▶ The problem
Check each line of the listing below for the string "VBAT", then give only the number of lines where it occurs.

▶ Records provided
——
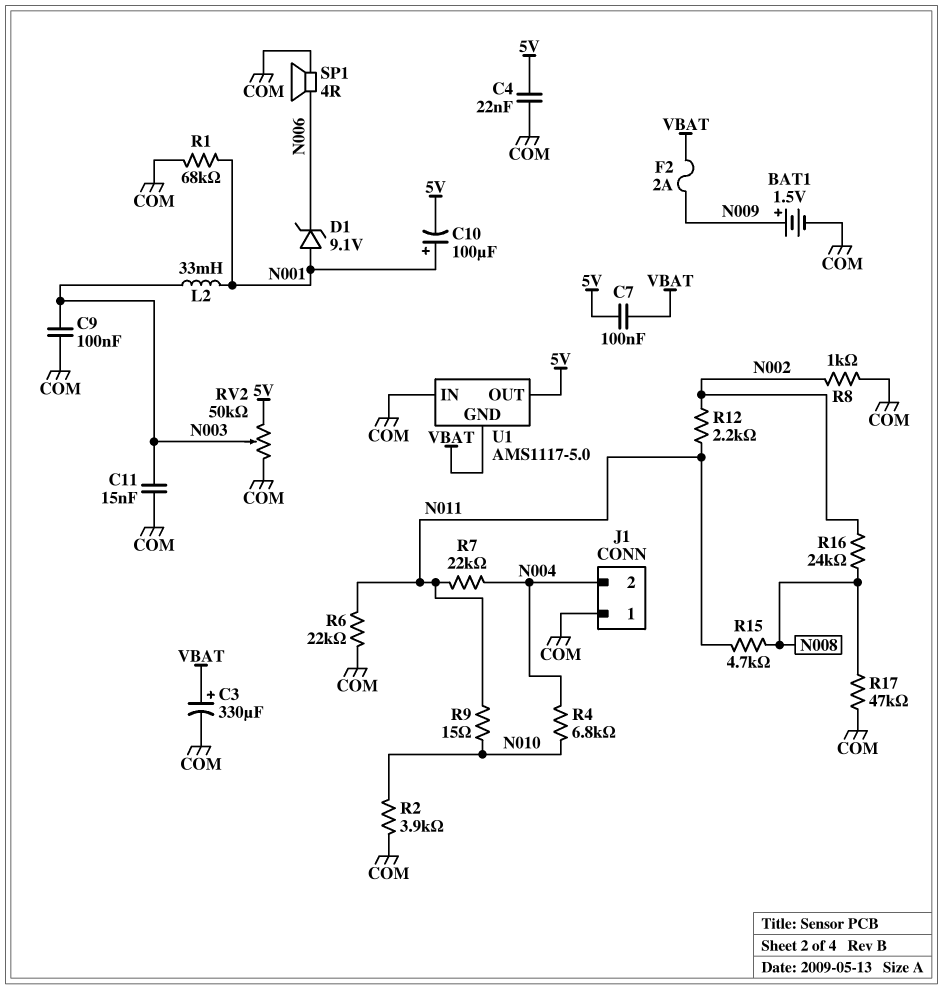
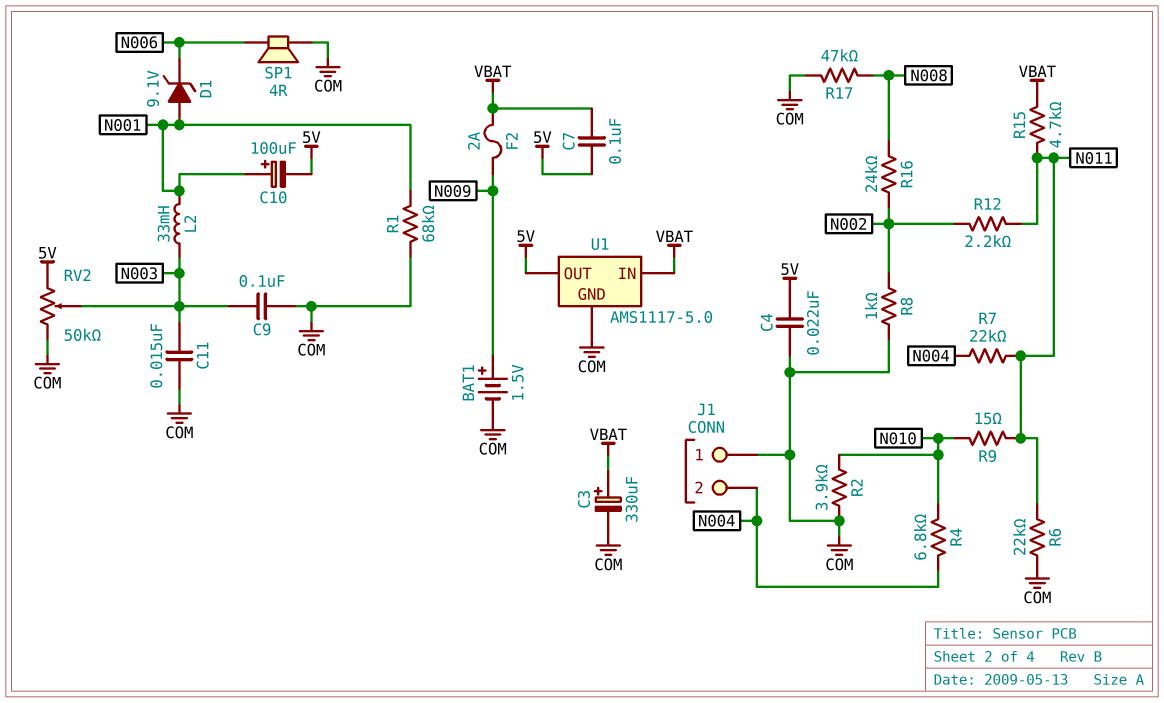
R15: 4.7k (N008, N011) -> 4.7k (N011, VBAT)
U1 pin GND: VBAT -> COM
U1 pin IN: COM -> VBAT

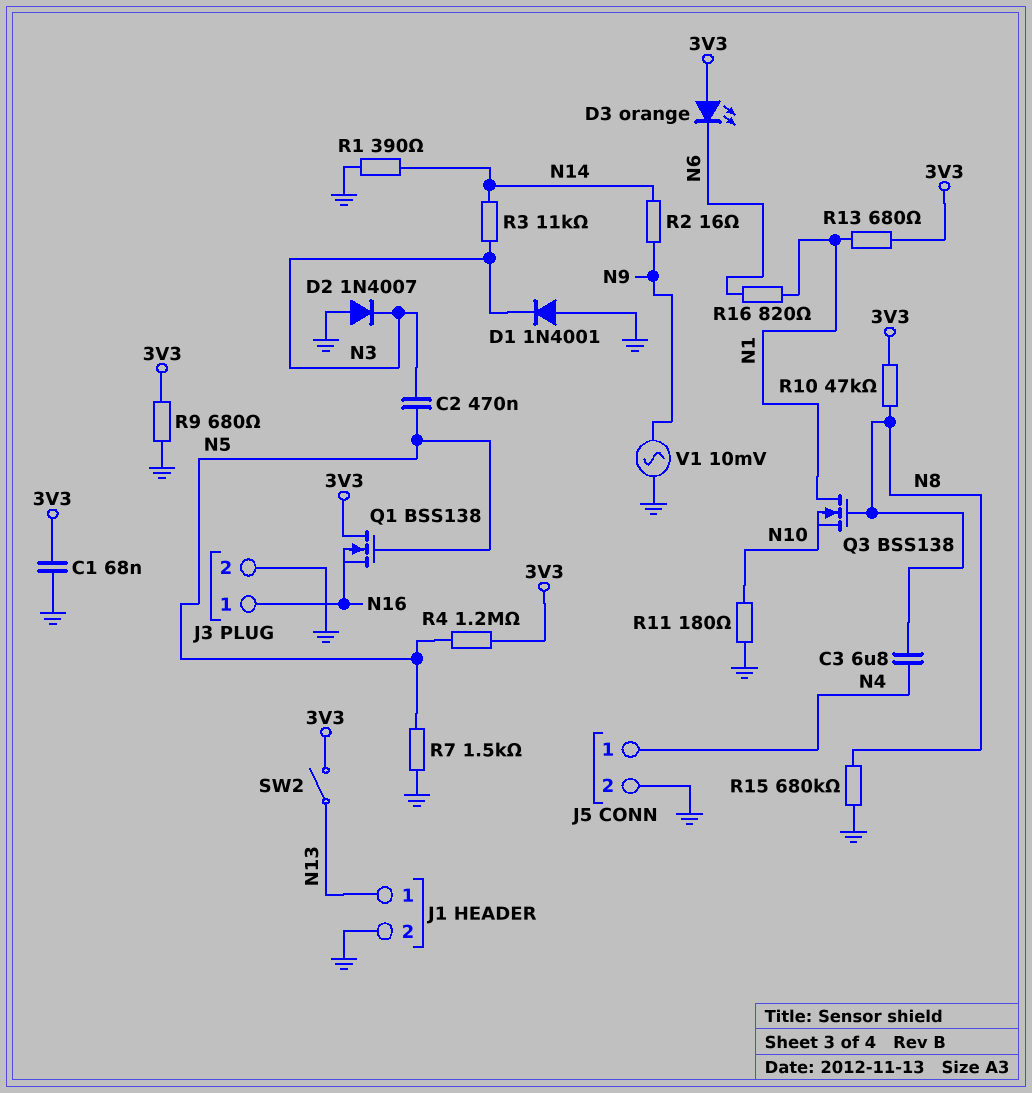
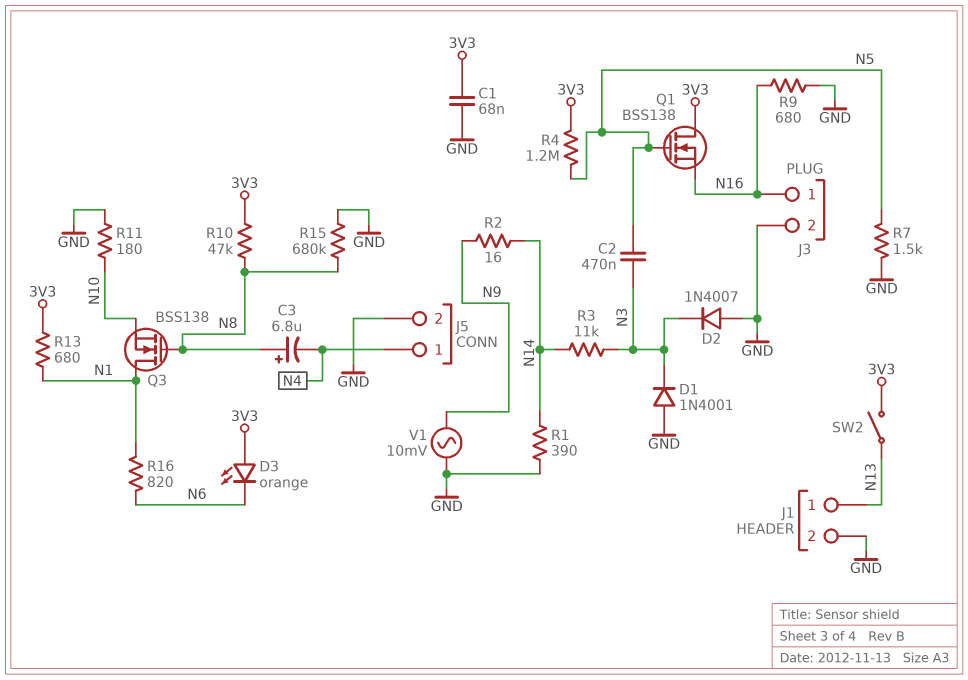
C3: 6.8uF (N4, N8) -> 6.8uF (plus N8, minus N4)
R9: 680 (3V3, GND) -> 680 (GND, N16)

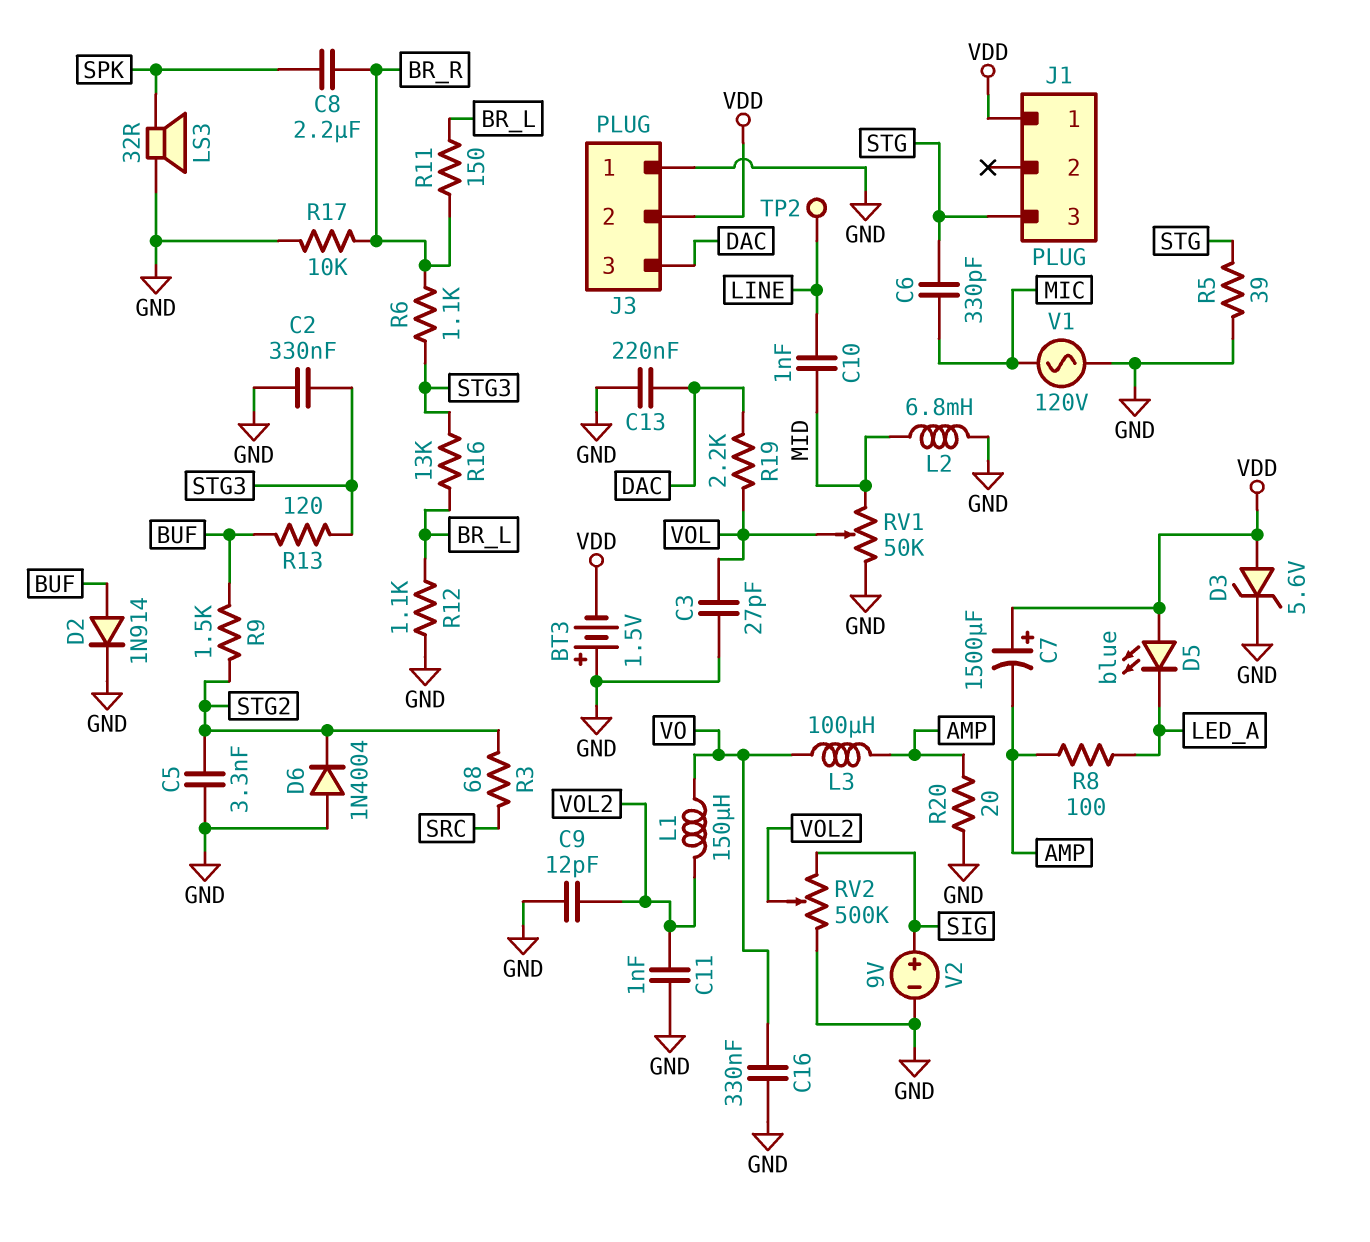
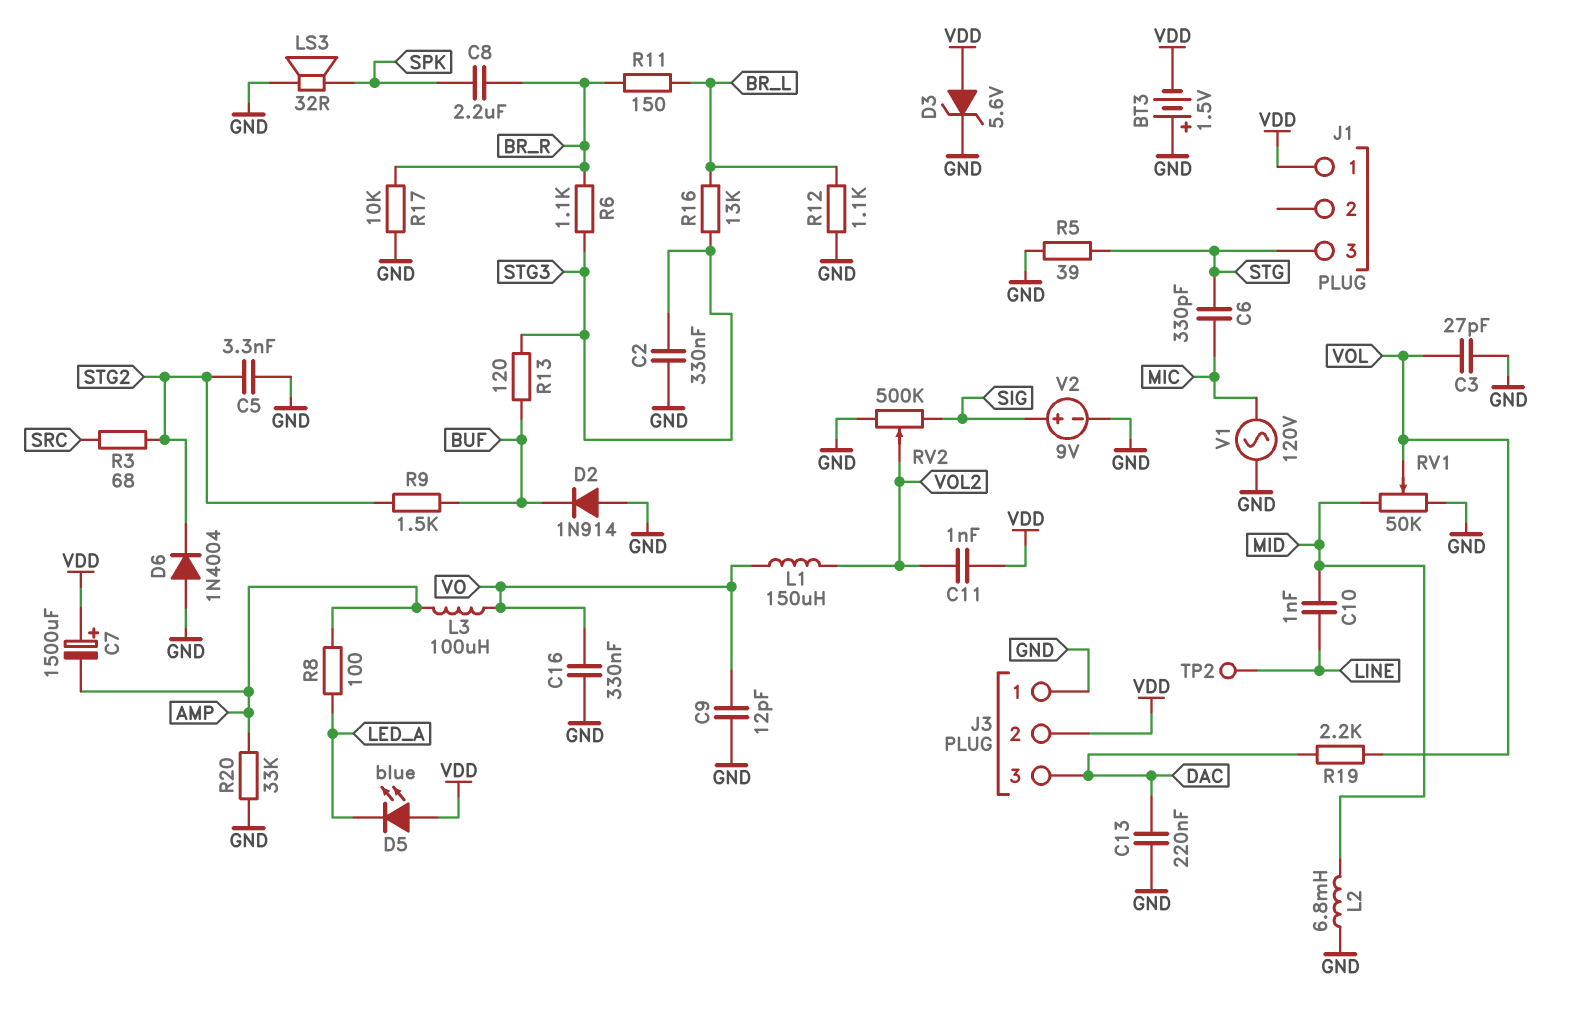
C9: 12pF (GND, VOL2) -> 12pF (GND, VO)
C11: 1nF (GND, VOL2) -> 1nF (VDD, VOL2)
D2: diode 1N914 (A BUF, K GND) -> diode 1N914 (A GND, K BUF)
R20: 20 (AMP, GND) -> 33k (AMP, GND)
——
▶ Response to this task
3